**PROBLEM TO SOLVE**
Return each line of the material below exactly. Begin at the first and end on the line with "pink brick S11:S12".
-.-.-
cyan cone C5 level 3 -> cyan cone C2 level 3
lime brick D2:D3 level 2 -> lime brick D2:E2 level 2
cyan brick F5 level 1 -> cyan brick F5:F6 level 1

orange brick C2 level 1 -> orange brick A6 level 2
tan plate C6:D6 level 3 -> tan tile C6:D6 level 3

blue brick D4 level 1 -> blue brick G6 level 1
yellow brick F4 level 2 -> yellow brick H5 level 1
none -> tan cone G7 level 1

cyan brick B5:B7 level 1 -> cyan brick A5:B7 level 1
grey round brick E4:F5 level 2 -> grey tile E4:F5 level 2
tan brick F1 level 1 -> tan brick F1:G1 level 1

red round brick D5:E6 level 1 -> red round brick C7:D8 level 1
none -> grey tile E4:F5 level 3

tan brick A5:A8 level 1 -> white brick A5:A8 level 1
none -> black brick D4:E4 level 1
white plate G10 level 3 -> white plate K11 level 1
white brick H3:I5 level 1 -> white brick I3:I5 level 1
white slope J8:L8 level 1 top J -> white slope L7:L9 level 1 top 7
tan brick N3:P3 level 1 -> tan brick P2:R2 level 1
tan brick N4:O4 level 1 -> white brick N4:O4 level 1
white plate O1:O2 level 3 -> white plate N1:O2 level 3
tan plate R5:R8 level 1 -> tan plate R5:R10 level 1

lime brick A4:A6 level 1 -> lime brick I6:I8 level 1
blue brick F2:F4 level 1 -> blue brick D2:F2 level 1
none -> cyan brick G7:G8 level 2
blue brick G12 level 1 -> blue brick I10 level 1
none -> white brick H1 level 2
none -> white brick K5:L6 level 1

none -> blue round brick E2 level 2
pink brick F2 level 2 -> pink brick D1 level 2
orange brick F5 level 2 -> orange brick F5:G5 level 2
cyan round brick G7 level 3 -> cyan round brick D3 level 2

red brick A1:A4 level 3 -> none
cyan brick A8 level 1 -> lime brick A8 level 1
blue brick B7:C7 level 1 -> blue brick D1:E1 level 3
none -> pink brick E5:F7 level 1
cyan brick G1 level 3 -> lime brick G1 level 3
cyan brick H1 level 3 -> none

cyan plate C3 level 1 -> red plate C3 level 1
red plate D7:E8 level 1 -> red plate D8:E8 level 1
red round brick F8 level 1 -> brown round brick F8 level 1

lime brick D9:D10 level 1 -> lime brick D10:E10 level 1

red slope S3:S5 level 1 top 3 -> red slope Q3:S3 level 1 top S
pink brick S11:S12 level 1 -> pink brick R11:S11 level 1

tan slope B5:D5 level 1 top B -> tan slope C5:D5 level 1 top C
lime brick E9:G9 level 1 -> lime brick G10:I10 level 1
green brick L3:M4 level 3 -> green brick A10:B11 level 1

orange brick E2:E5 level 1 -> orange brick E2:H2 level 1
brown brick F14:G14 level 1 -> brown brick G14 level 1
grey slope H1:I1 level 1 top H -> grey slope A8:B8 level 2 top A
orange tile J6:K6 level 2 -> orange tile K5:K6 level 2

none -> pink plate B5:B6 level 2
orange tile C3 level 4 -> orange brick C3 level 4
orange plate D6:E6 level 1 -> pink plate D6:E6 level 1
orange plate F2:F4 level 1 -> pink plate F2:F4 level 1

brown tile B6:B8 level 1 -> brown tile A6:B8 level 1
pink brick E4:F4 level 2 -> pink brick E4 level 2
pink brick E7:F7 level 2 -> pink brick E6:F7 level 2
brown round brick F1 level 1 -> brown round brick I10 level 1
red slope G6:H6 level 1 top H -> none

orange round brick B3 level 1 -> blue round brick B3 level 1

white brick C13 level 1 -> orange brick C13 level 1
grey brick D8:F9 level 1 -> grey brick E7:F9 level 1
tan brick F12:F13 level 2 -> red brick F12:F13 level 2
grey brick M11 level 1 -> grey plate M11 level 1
-.-.-
**TASK SOLUTION**
cyan cone C5 level 3 -> cyan cone C2 level 3
lime brick D2:D3 level 2 -> lime brick D2:E2 level 2
cyan brick F5 level 1 -> cyan brick F5:F6 level 1

orange brick C2 level 1 -> orange brick A6 level 2
tan plate C6:D6 level 3 -> tan tile C6:D6 level 3

blue brick D4 level 1 -> blue brick G6 level 1
yellow brick F4 level 2 -> yellow brick H5 level 1
none -> tan cone G7 level 1

cyan brick B5:B7 level 1 -> cyan brick A5:B7 level 1
grey round brick E4:F5 level 2 -> grey tile E4:F5 level 2
tan brick F1 level 1 -> tan brick F1:G1 level 1

red round brick D5:E6 level 1 -> red round brick C7:D8 level 1
none -> grey tile E4:F5 level 3

tan brick A5:A8 level 1 -> white brick A5:A8 level 1
none -> black brick D4:E4 level 1
white plate G10 level 3 -> white plate K11 level 1
white brick H3:I5 level 1 -> white brick I3:I5 level 1
white slope J8:L8 level 1 top J -> white slope L7:L9 level 1 top 7
tan brick N3:P3 level 1 -> tan brick P2:R2 level 1
tan brick N4:O4 level 1 -> white brick N4:O4 level 1
white plate O1:O2 level 3 -> white plate N1:O2 level 3
tan plate R5:R8 level 1 -> tan plate R5:R10 level 1

lime brick A4:A6 level 1 -> lime brick I6:I8 level 1
blue brick F2:F4 level 1 -> blue brick D2:F2 level 1
none -> cyan brick G7:G8 level 2
blue brick G12 level 1 -> blue brick I10 level 1
none -> white brick H1 level 2
none -> white brick K5:L6 level 1

none -> blue round brick E2 level 2
pink brick F2 level 2 -> pink brick D1 level 2
orange brick F5 level 2 -> orange brick F5:G5 level 2
cyan round brick G7 level 3 -> cyan round brick D3 level 2

red brick A1:A4 level 3 -> none
cyan brick A8 level 1 -> lime brick A8 level 1
blue brick B7:C7 level 1 -> blue brick D1:E1 level 3
none -> pink brick E5:F7 level 1
cyan brick G1 level 3 -> lime brick G1 level 3
cyan brick H1 level 3 -> none

cyan plate C3 level 1 -> red plate C3 level 1
red plate D7:E8 level 1 -> red plate D8:E8 level 1
red round brick F8 level 1 -> brown round brick F8 level 1

lime brick D9:D10 level 1 -> lime brick D10:E10 level 1

red slope S3:S5 level 1 top 3 -> red slope Q3:S3 level 1 top S
pink brick S11:S12 level 1 -> pink brick R11:S11 level 1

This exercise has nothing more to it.